***** Data for processing *****

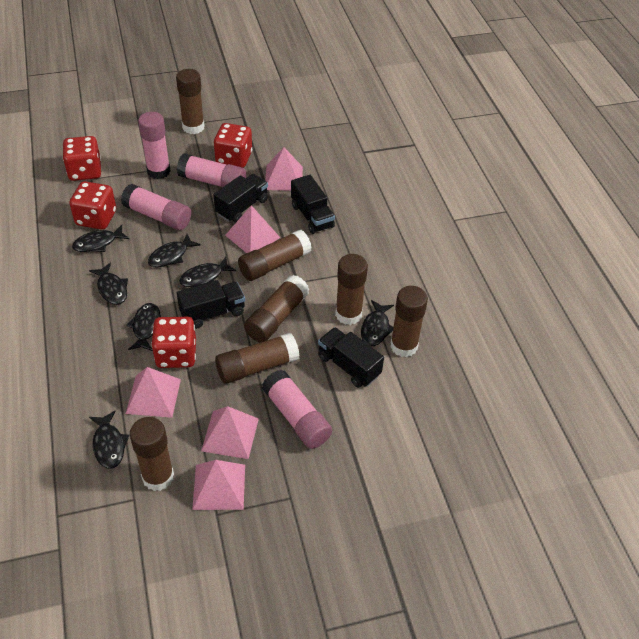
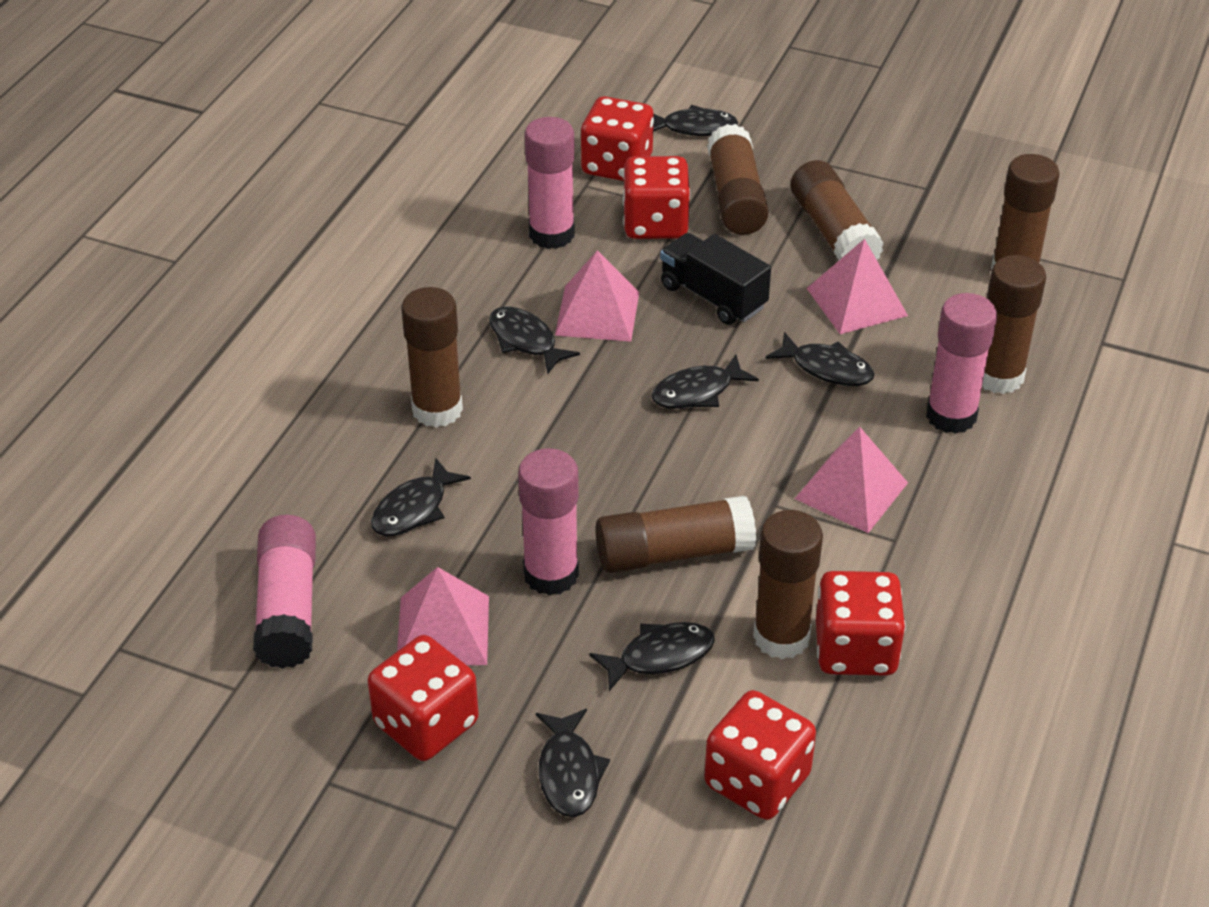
black truck: 4 -> 1
pink pyramid: 5 -> 4
red dice: 4 -> 5

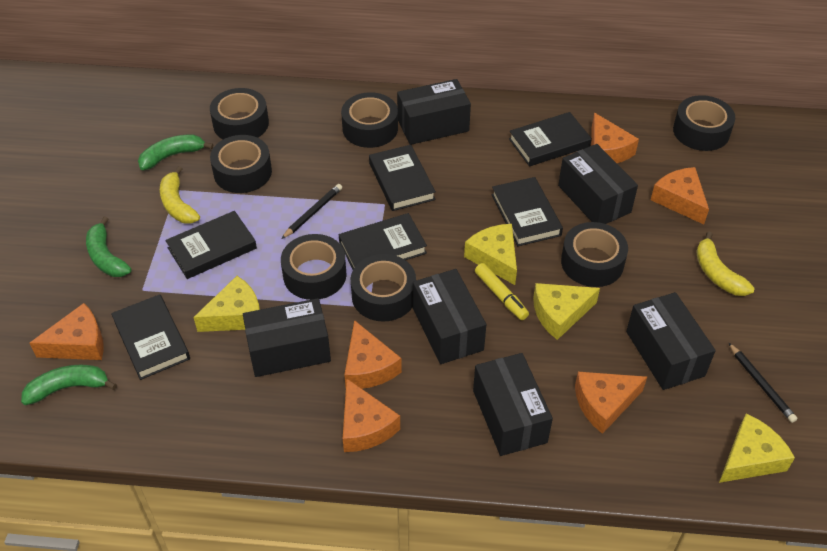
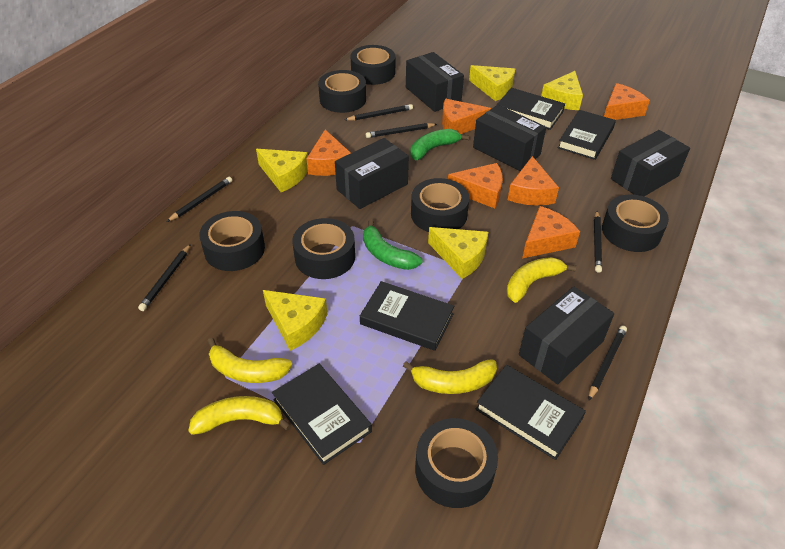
black book: 6 -> 5
black box: 6 -> 5
black pencil: 2 -> 6
green banana: 3 -> 2
yellow banana: 2 -> 4
yellow cheese: 4 -> 5
yellow marker: 1 -> 0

*****

§ **What is being asked**: Write the line containing "black box: 6 -> 5" and all the lines after it out again, word for word, through the end of the material, and nothing besides.

§ **Answer below**:
black box: 6 -> 5
black pencil: 2 -> 6
green banana: 3 -> 2
yellow banana: 2 -> 4
yellow cheese: 4 -> 5
yellow marker: 1 -> 0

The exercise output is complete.